*WHAT IS NEEDED:* Using the records below, write out the line with "R3: 68k (GND, n7) -> 68k (n7, n19)" and each line after it through the final one, exactly, and only those.

*GIVEN INFORMATION:*

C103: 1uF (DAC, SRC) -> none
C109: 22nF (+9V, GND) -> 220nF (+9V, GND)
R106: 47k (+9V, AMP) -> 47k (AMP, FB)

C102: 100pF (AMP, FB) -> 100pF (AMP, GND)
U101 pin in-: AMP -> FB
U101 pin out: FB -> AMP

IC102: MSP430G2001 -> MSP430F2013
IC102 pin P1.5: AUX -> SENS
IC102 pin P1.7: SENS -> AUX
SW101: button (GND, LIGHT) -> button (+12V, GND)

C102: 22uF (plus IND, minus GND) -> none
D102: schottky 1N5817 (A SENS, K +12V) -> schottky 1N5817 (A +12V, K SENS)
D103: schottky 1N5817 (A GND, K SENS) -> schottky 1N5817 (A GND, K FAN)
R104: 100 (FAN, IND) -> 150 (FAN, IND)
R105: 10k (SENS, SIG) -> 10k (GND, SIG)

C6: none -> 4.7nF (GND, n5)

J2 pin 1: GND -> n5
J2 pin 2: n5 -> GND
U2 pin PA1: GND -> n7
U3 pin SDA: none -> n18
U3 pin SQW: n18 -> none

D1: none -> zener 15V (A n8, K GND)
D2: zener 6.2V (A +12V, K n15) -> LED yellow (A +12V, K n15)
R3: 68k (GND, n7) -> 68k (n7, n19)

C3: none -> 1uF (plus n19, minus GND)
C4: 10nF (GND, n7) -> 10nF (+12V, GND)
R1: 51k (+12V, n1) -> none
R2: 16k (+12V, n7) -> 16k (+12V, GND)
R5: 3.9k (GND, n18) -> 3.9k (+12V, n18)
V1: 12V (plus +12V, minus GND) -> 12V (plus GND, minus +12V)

*WRITTEN REPLY:*
R3: 68k (GND, n7) -> 68k (n7, n19)

C3: none -> 1uF (plus n19, minus GND)
C4: 10nF (GND, n7) -> 10nF (+12V, GND)
R1: 51k (+12V, n1) -> none
R2: 16k (+12V, n7) -> 16k (+12V, GND)
R5: 3.9k (GND, n18) -> 3.9k (+12V, n18)
V1: 12V (plus +12V, minus GND) -> 12V (plus GND, minus +12V)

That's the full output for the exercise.